EXERCISE OBJECTIVE: Your answer should be every line of the records that contains the word "gumka".

++++++++

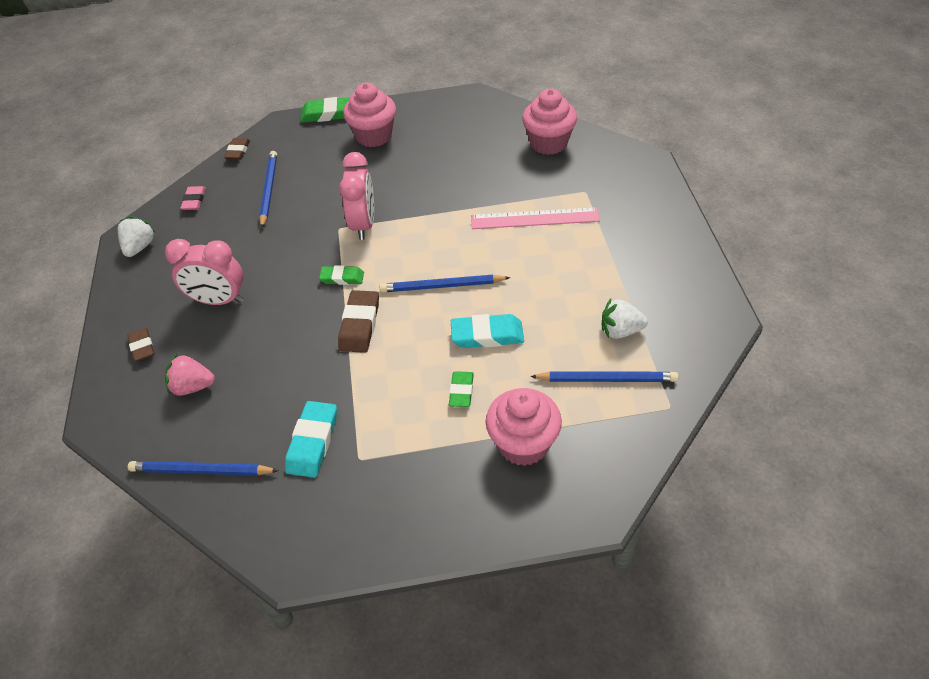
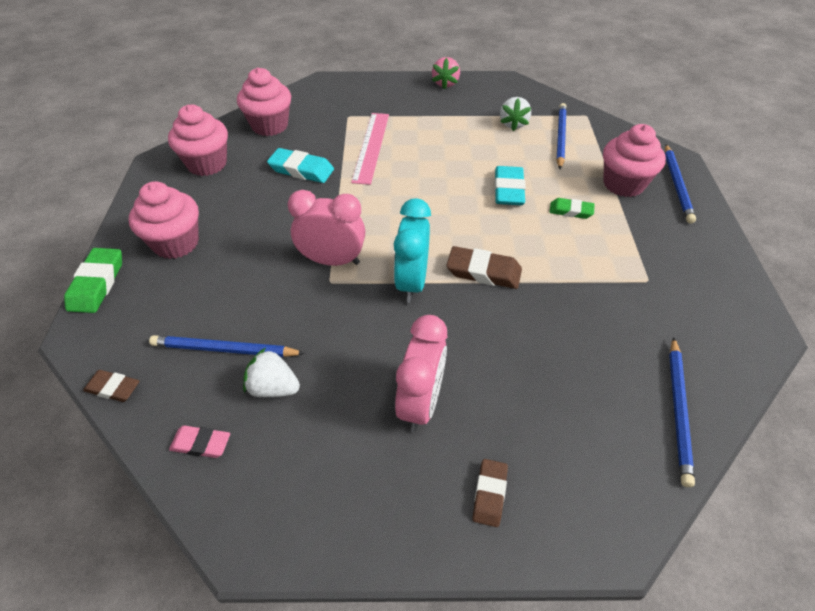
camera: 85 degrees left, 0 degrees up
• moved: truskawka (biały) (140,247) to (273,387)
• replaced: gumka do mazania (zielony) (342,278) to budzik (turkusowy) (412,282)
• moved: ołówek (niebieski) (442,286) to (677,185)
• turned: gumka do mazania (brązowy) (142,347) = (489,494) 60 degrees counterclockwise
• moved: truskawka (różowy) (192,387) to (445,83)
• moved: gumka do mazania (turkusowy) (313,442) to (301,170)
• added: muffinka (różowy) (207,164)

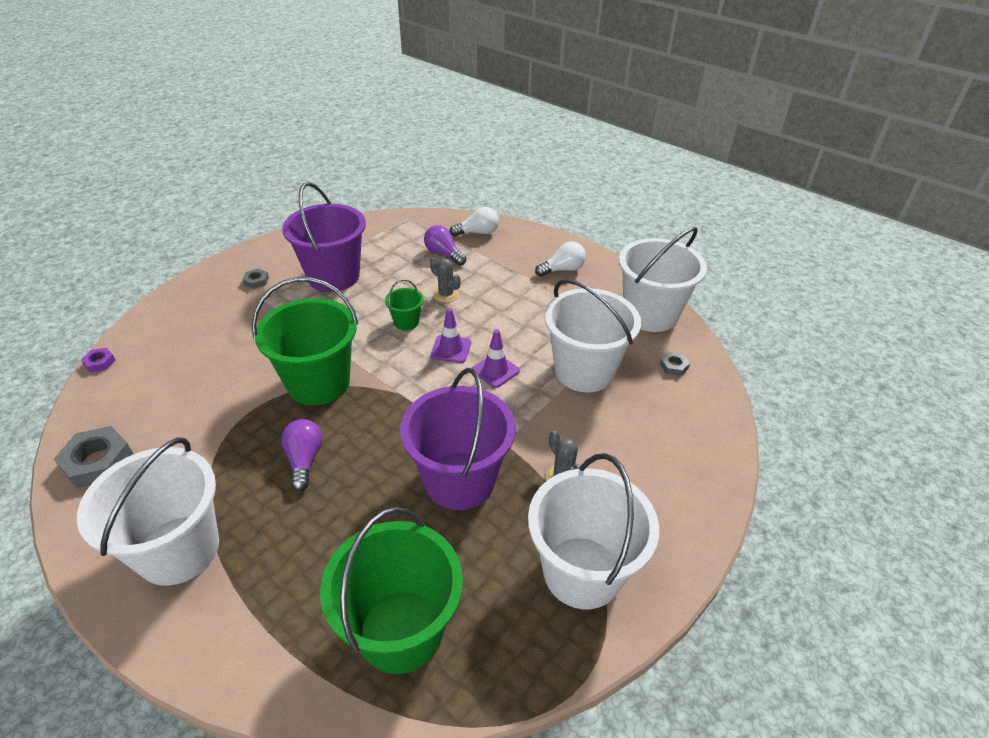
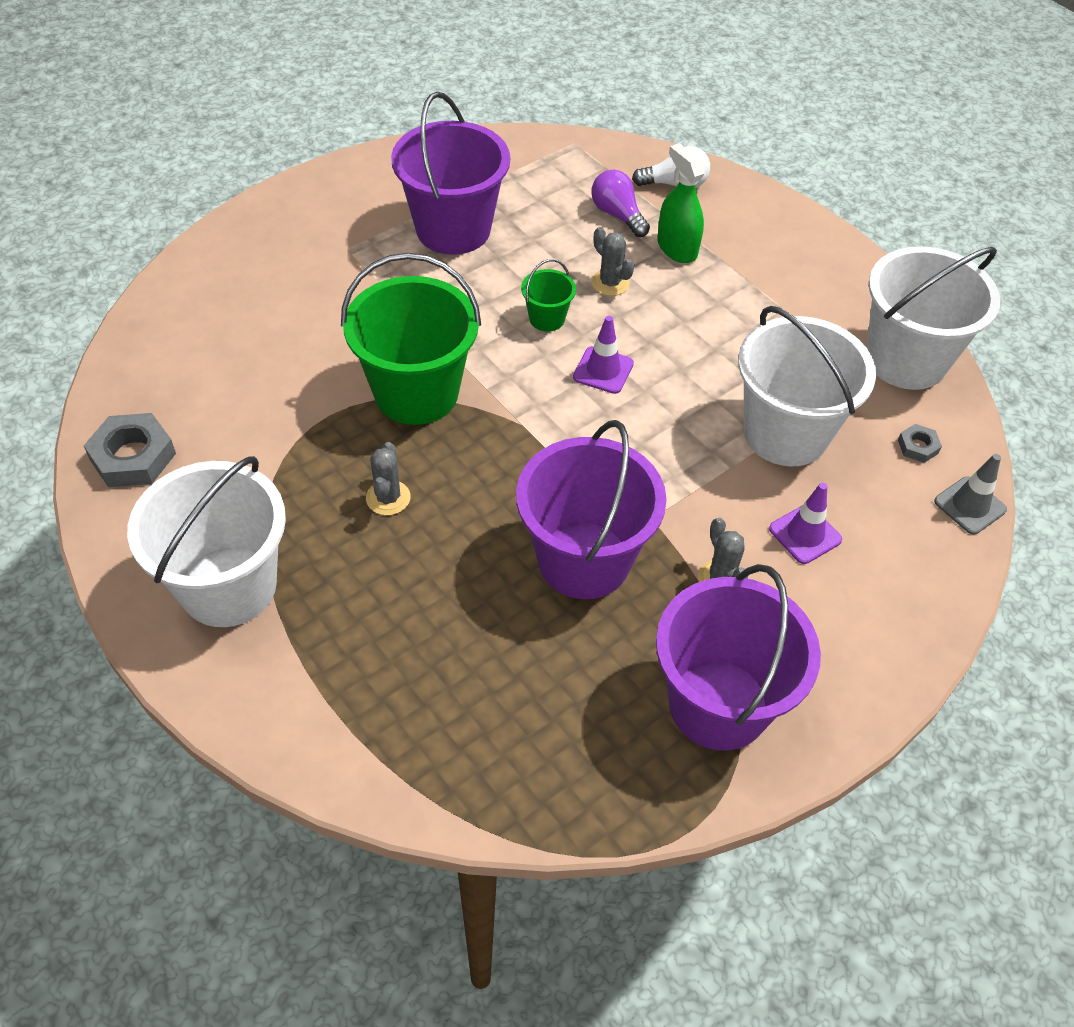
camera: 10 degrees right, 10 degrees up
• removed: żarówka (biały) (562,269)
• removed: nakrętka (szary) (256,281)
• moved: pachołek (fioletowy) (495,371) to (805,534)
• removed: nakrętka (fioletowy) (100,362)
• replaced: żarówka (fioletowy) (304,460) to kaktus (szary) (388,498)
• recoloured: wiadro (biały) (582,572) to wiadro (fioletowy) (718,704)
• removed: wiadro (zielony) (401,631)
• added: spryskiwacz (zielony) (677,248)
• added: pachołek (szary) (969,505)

++++++++

EXERCISE SOLUTION:
• replaced: gumka do mazania (zielony) (342,278) to budzik (turkusowy) (412,282)
• turned: gumka do mazania (brązowy) (142,347) = (489,494) 60 degrees counterclockwise
• moved: gumka do mazania (turkusowy) (313,442) to (301,170)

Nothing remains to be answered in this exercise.